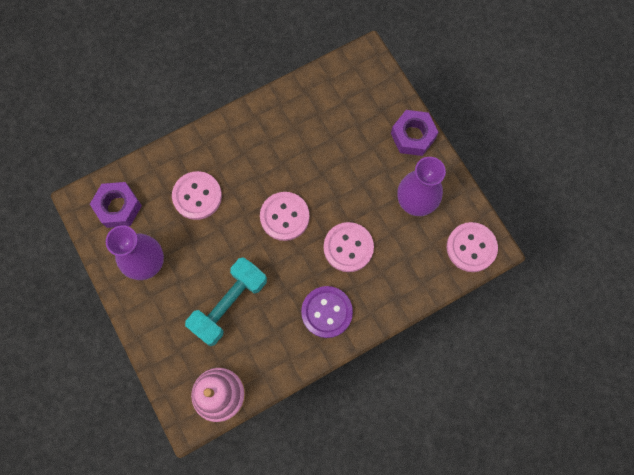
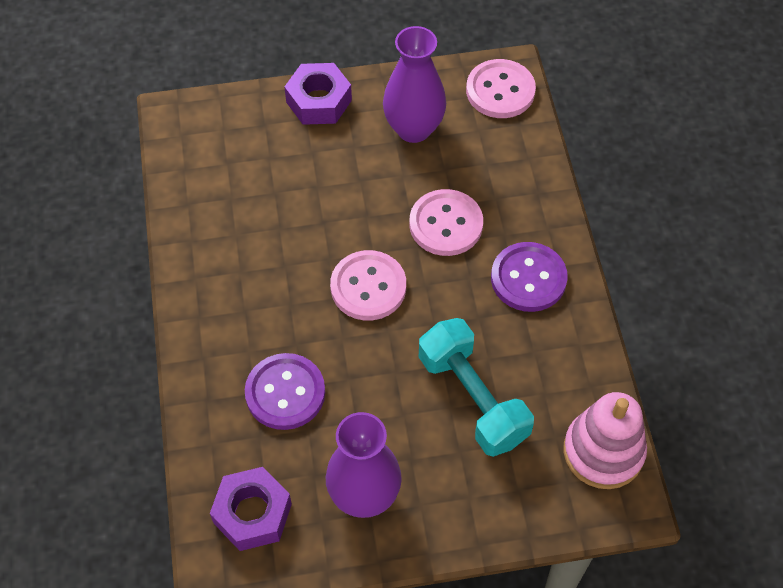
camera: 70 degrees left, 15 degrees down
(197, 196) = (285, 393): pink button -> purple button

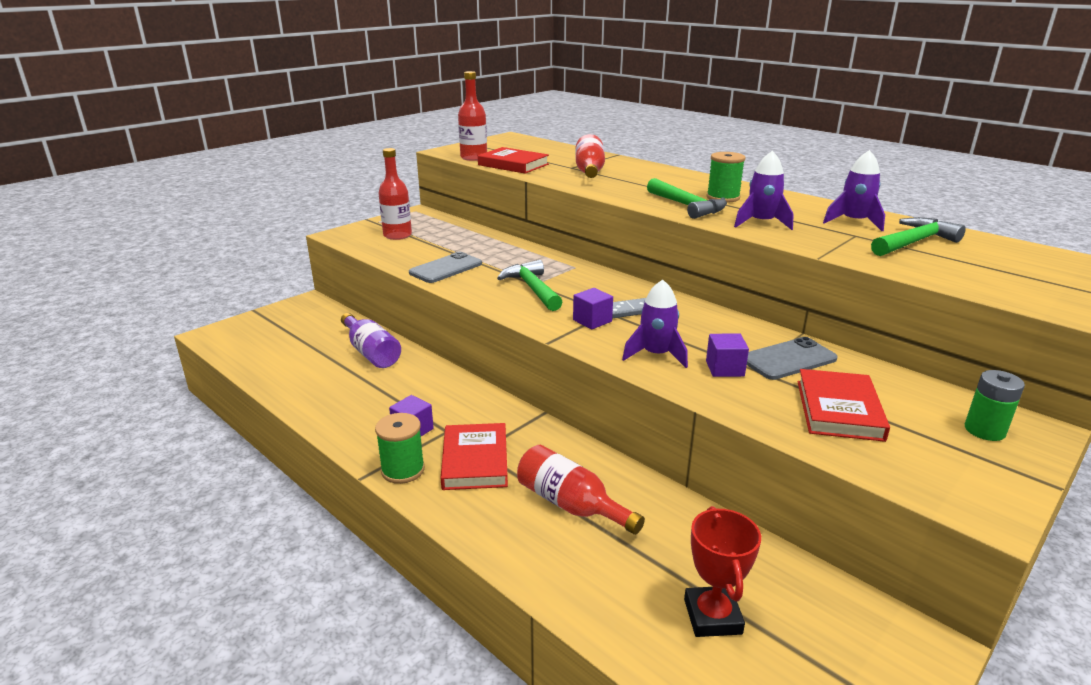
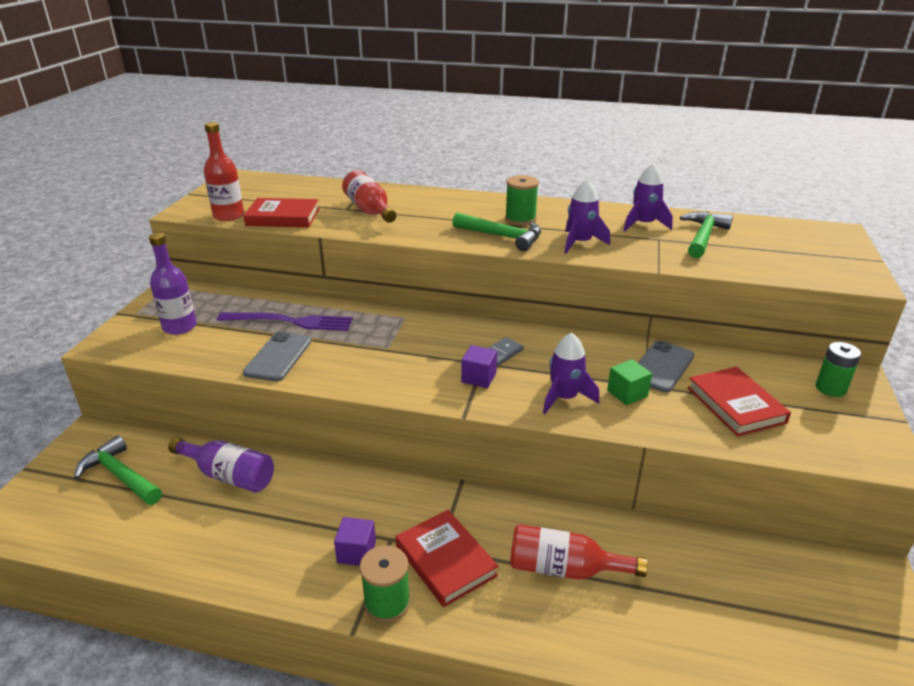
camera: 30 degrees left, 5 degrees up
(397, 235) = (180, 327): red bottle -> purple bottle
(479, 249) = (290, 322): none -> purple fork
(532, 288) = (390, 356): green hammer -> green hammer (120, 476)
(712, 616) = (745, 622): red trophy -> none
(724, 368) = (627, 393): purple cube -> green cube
★ ★ ★ ★ ★ ★ ★
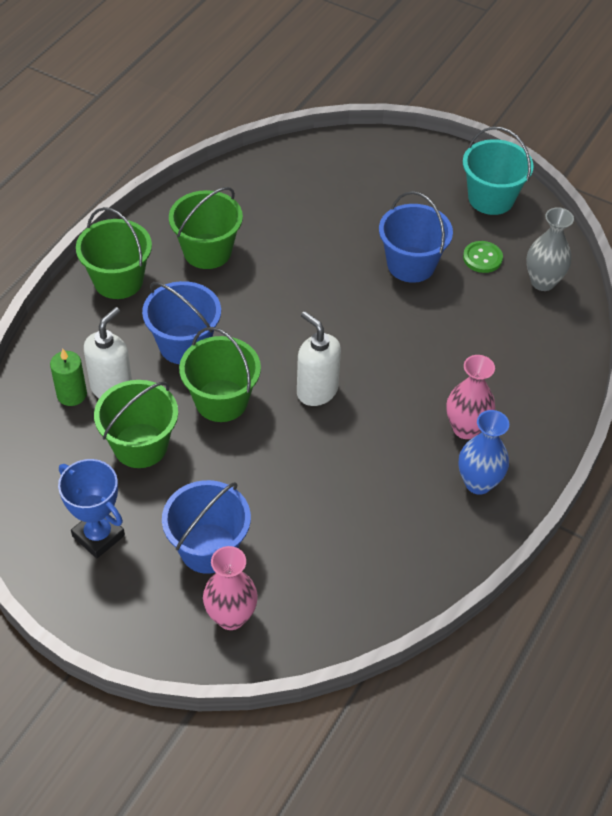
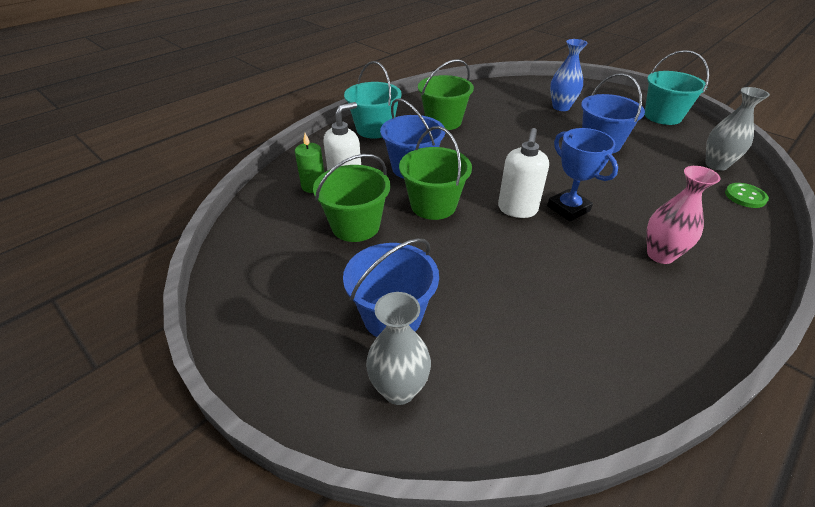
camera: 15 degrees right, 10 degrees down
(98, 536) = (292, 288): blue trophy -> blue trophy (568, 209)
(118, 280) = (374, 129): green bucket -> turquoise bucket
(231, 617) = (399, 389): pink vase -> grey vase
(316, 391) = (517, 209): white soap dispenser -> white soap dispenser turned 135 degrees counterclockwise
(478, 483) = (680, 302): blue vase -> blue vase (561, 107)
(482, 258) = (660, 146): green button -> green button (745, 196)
★ ★ ★ ★ ★ ★ ★
> INSTRUCTIONS FOR THE TASK: When every line of the listing has been checked for the string "camera", give only the number of lines that contain it.

> EXERCISE OUTPUT: 3